Segment Start: Exercise material
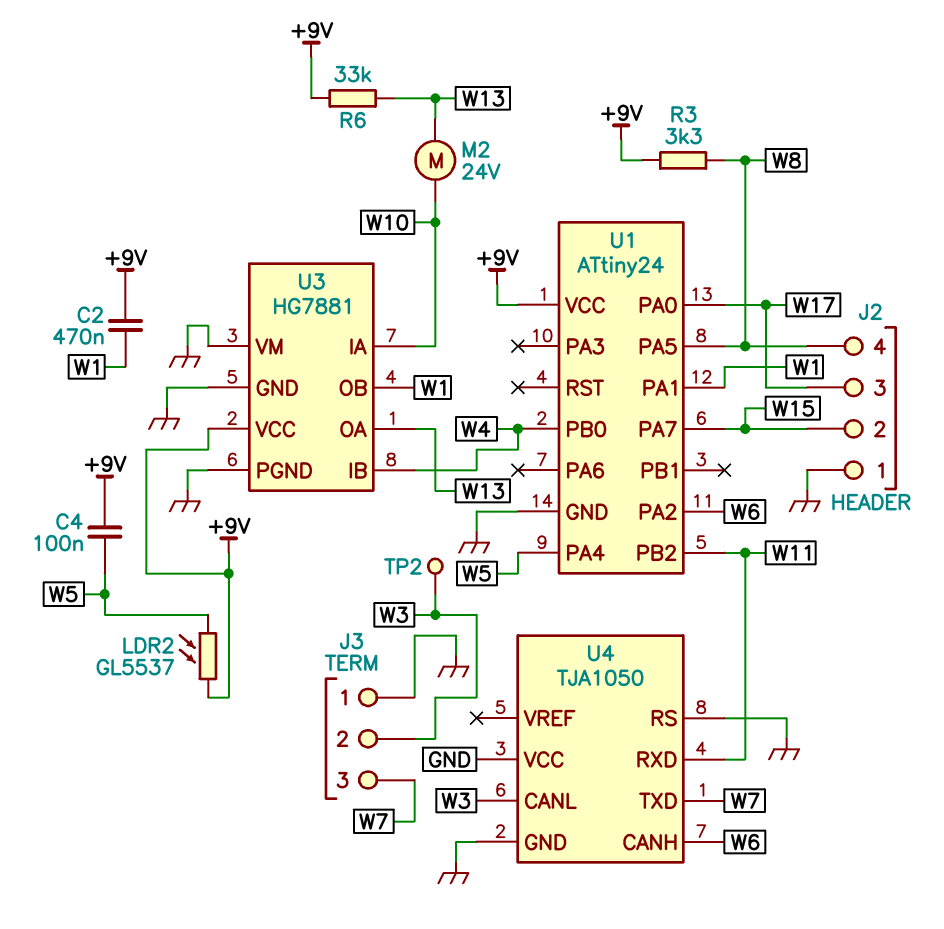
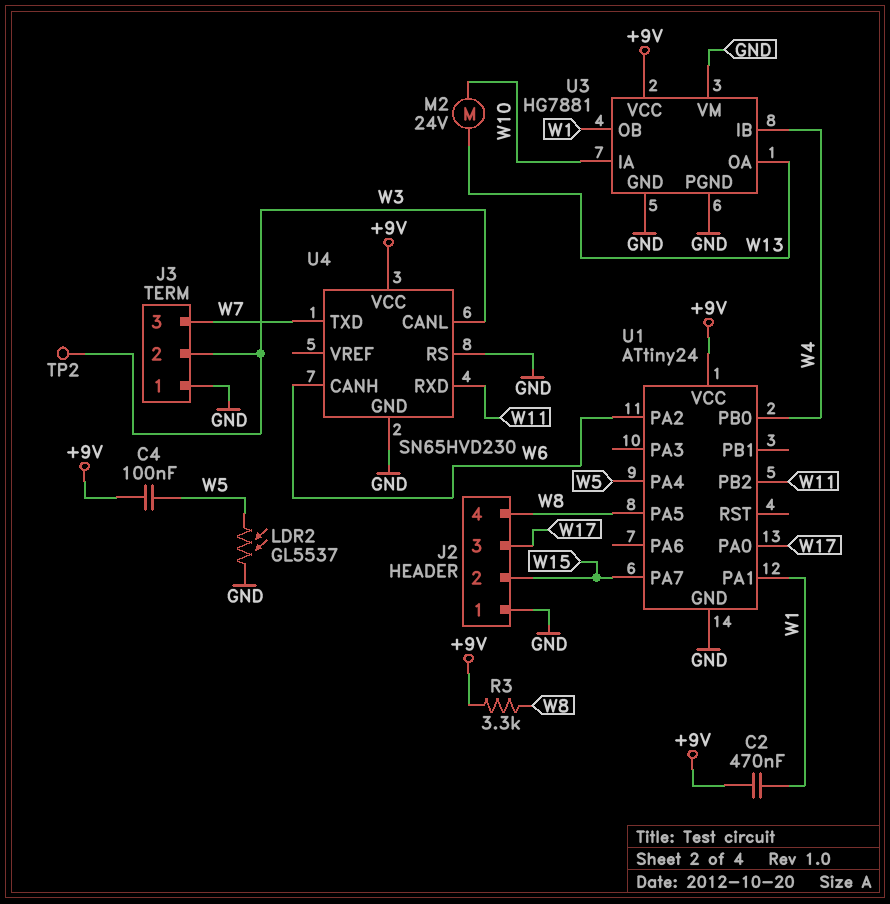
LDR2: GL5537 (+9V, W5) -> GL5537 (GND, W5)
R6: 33k (+9V, W13) -> none
U4: TJA1050 -> SN65HVD230
U4 pin VCC: GND -> +9V

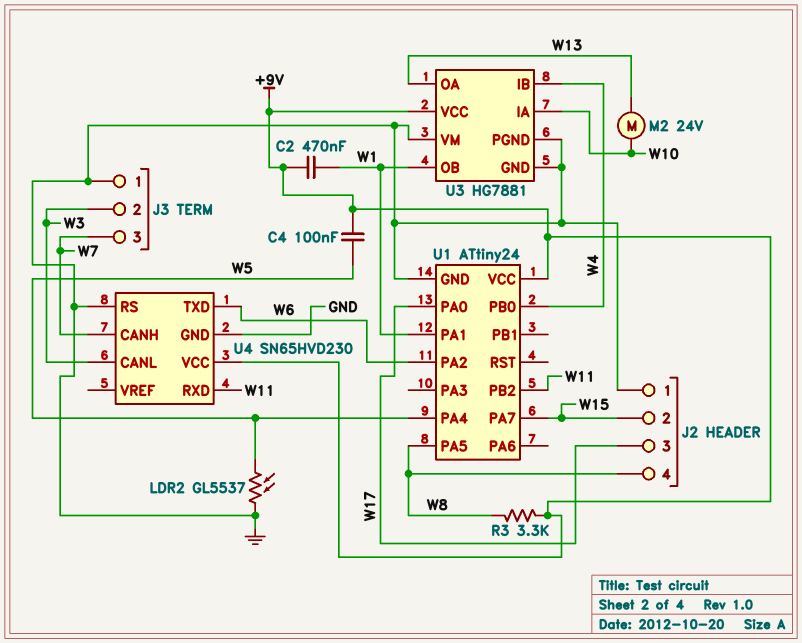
TP2: test point (W3) -> none
U4 pin CANH: W6 -> W7
U4 pin TXD: W7 -> W6

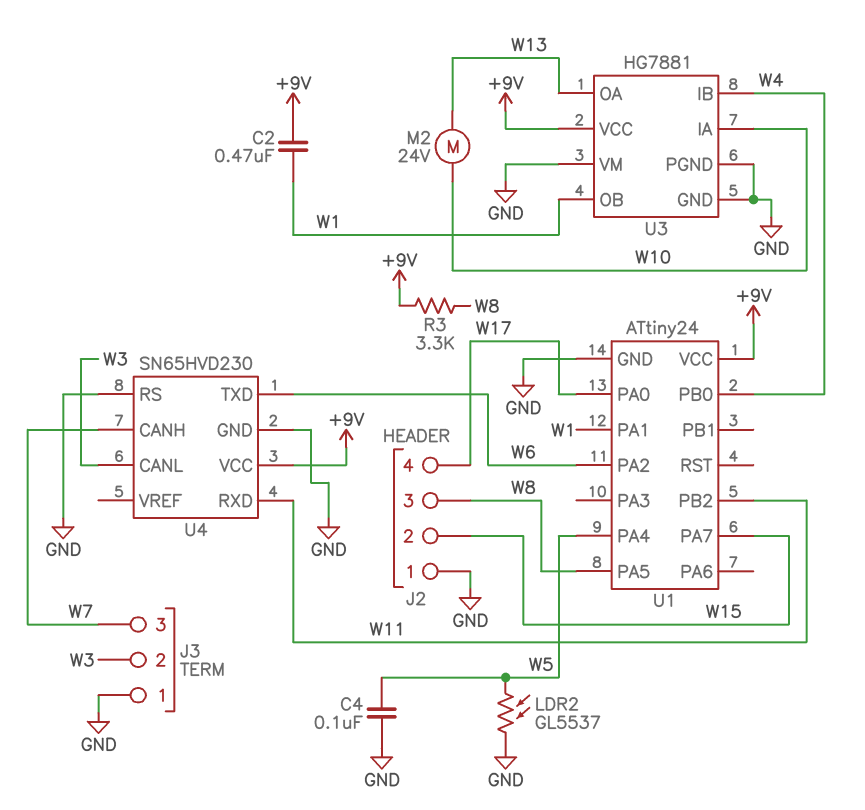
C4: 100nF (+9V, W5) -> 100nF (GND, W5)
J2 pin 3: W17 -> W8
J2 pin 4: W8 -> W17

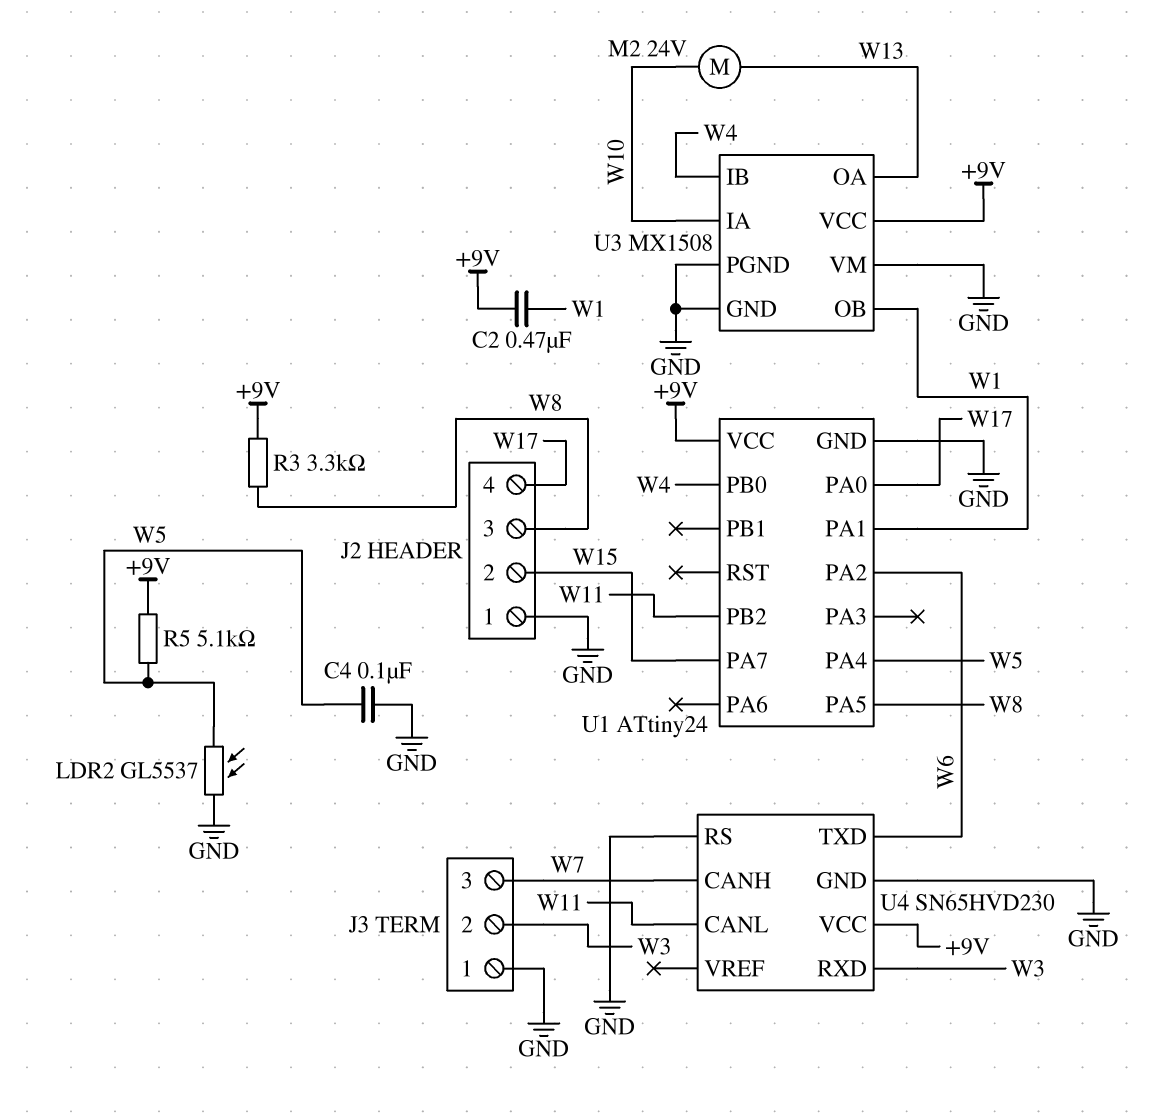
R5: none -> 5.1k (+9V, W5)
U3: HG7881 -> MX1508
U4 pin CANL: W3 -> W11
U4 pin RXD: W11 -> W3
Segment End: Exercise material
• [What is expected] For this exercise, reproduce the data above exactly from the line containing "R6: 33k (+9V, W13) -> none" through its final line, both ends included, with no pictures in the copy.

• [Result of the exercise]
R6: 33k (+9V, W13) -> none
U4: TJA1050 -> SN65HVD230
U4 pin VCC: GND -> +9V

TP2: test point (W3) -> none
U4 pin CANH: W6 -> W7
U4 pin TXD: W7 -> W6

C4: 100nF (+9V, W5) -> 100nF (GND, W5)
J2 pin 3: W17 -> W8
J2 pin 4: W8 -> W17

R5: none -> 5.1k (+9V, W5)
U3: HG7881 -> MX1508
U4 pin CANL: W3 -> W11
U4 pin RXD: W11 -> W3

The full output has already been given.